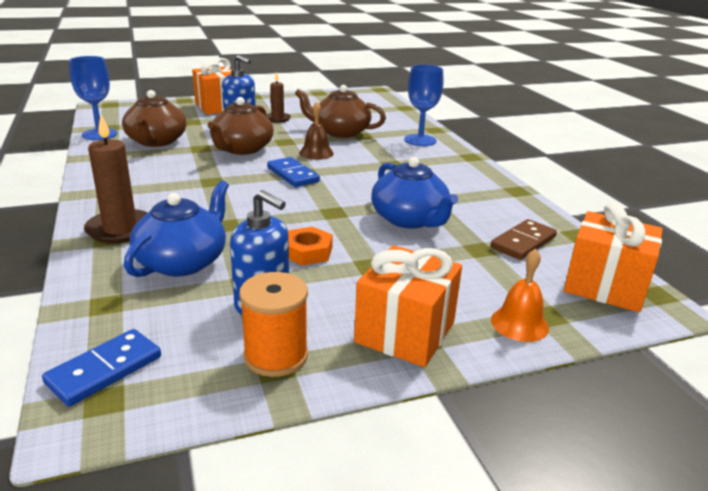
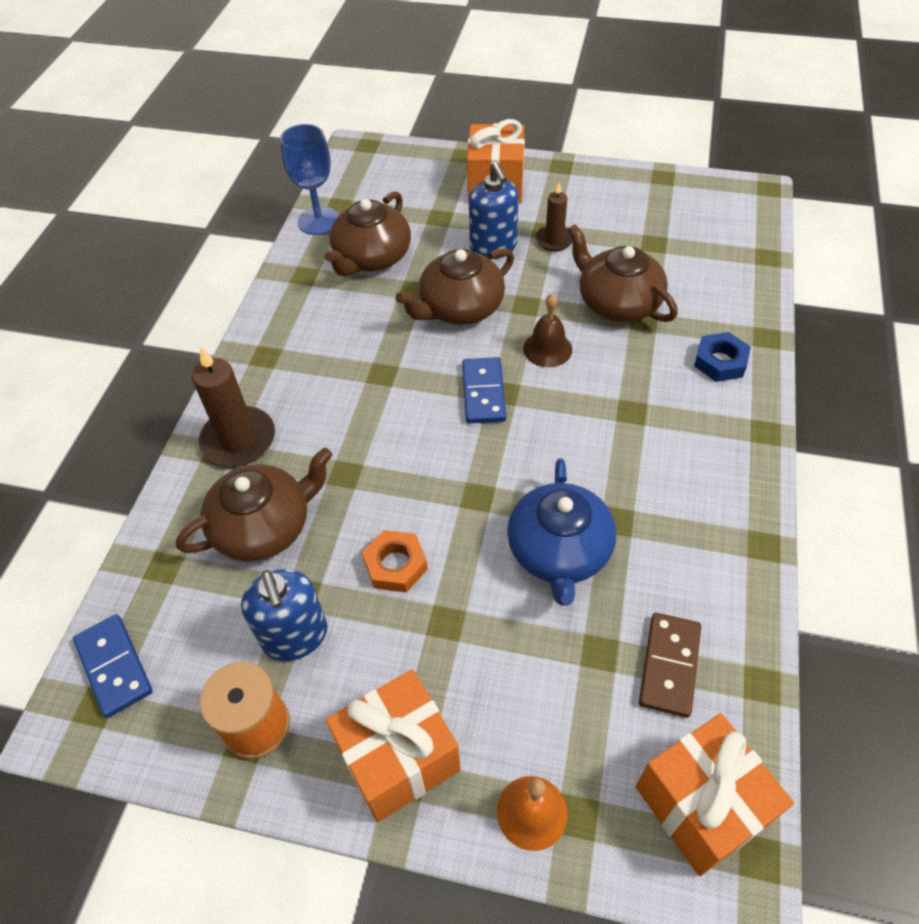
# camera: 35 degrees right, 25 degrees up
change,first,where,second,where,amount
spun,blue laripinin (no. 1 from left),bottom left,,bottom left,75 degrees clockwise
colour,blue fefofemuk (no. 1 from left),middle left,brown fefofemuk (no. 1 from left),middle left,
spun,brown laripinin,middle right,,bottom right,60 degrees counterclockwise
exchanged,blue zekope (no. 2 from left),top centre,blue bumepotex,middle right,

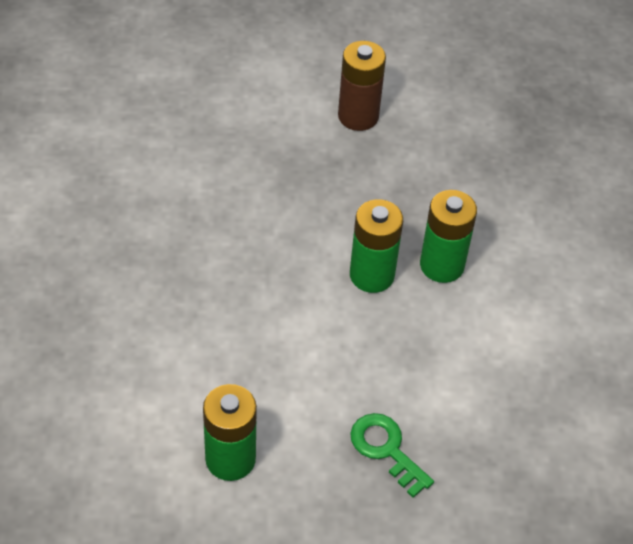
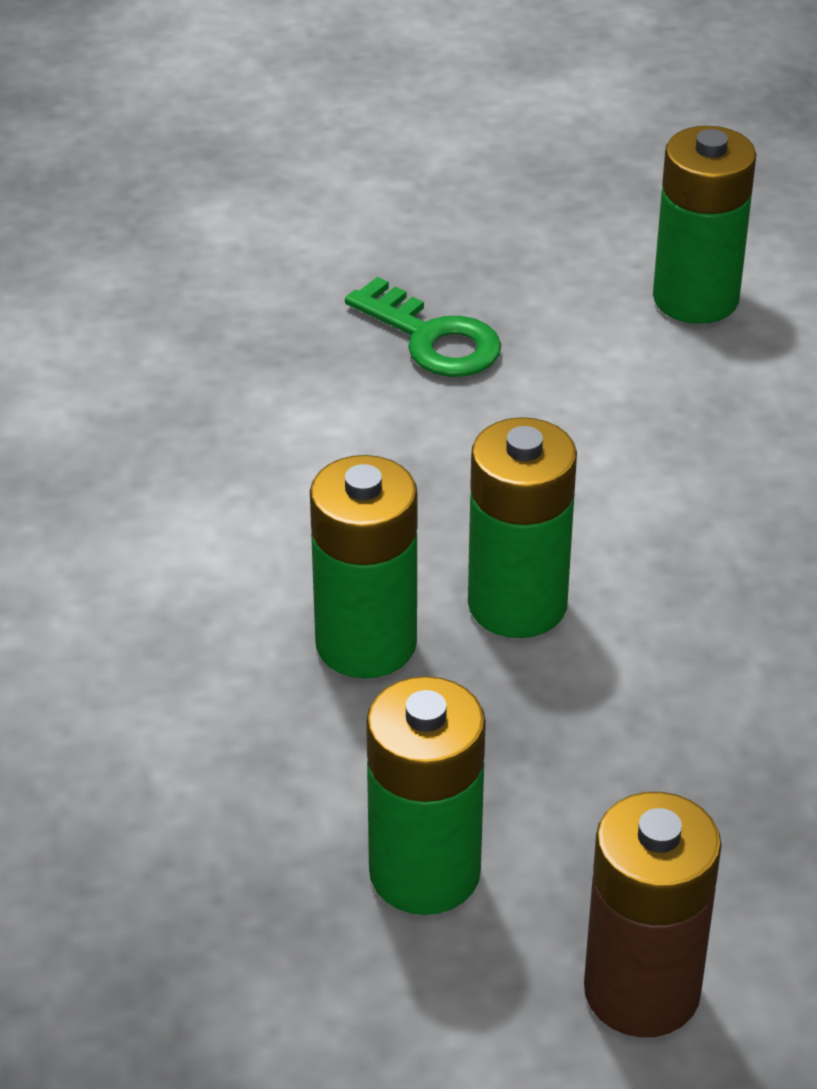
# camera: 175 degrees right, 10 degrees down
change,first,where,second,where,amount
appeared,,,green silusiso (no. 2 from left),bottom centre,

•••

## Exercise directions
All entries above must be duplicated exactly; please omit any picture they hold.

## Written response
# camera: 35 degrees right, 25 degrees up
change,first,where,second,where,amount
spun,blue laripinin (no. 1 from left),bottom left,,bottom left,75 degrees clockwise
colour,blue fefofemuk (no. 1 from left),middle left,brown fefofemuk (no. 1 from left),middle left,
spun,brown laripinin,middle right,,bottom right,60 degrees counterclockwise
exchanged,blue zekope (no. 2 from left),top centre,blue bumepotex,middle right,

# camera: 175 degrees right, 10 degrees down
change,first,where,second,where,amount
appeared,,,green silusiso (no. 2 from left),bottom centre,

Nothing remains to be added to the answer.